**Exercise data**.
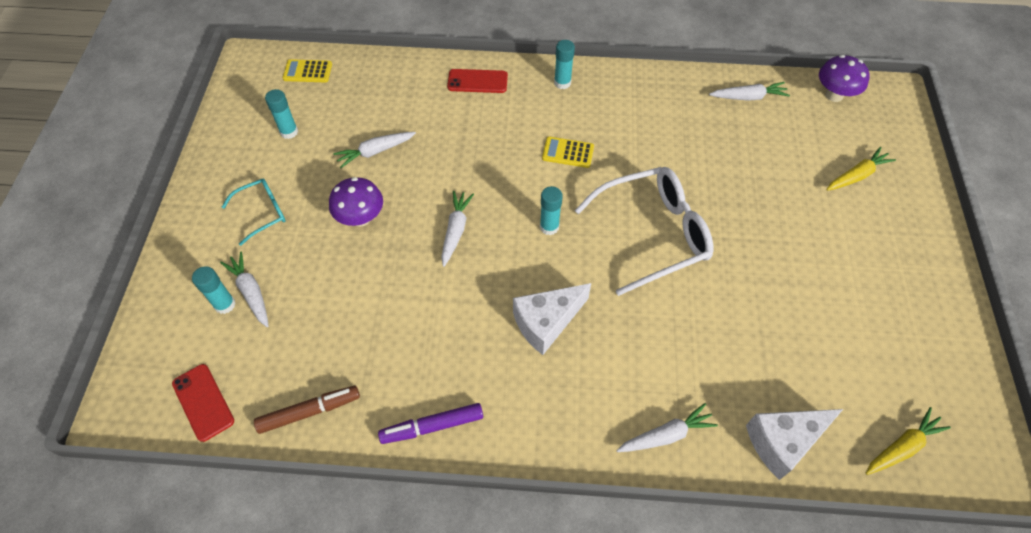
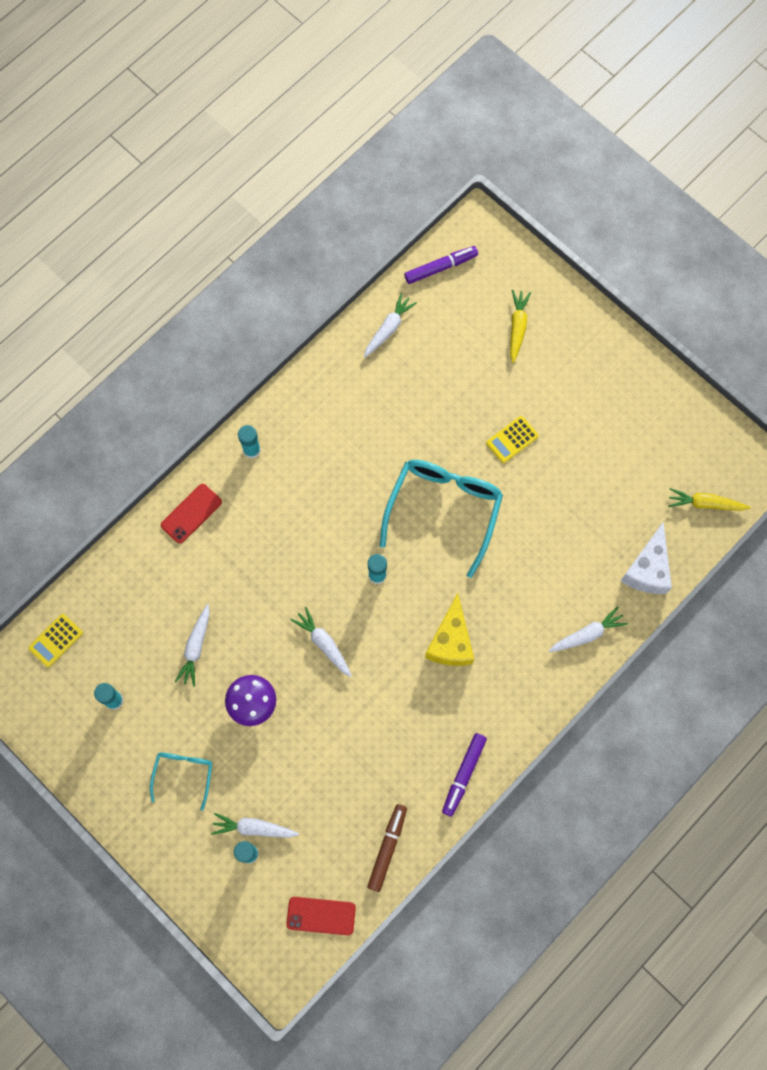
camera: 50 degrees left, 15 degrees up
(546, 322) = (450, 641): white cheese -> yellow cheese
(568, 152) = (323, 505): yellow calculator -> yellow calculator (512, 439)
(653, 234) = (444, 509): white glasses -> turquoise glasses
(666, 435) = (587, 634): white carrot -> white carrot turned 45 degrees clockwise
(834, 95) = (440, 267): purple mushroom -> purple marker
(902, 447) = (705, 503): yellow carrot -> yellow carrot turned 90 degrees counterclockwise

**Description of the task**.
After removing the pictures, set down every record above exactly as it stands.

**Answer to the problem**.
camera: 50 degrees left, 15 degrees up
(546, 322) = (450, 641): white cheese -> yellow cheese
(568, 152) = (323, 505): yellow calculator -> yellow calculator (512, 439)
(653, 234) = (444, 509): white glasses -> turquoise glasses
(666, 435) = (587, 634): white carrot -> white carrot turned 45 degrees clockwise
(834, 95) = (440, 267): purple mushroom -> purple marker
(902, 447) = (705, 503): yellow carrot -> yellow carrot turned 90 degrees counterclockwise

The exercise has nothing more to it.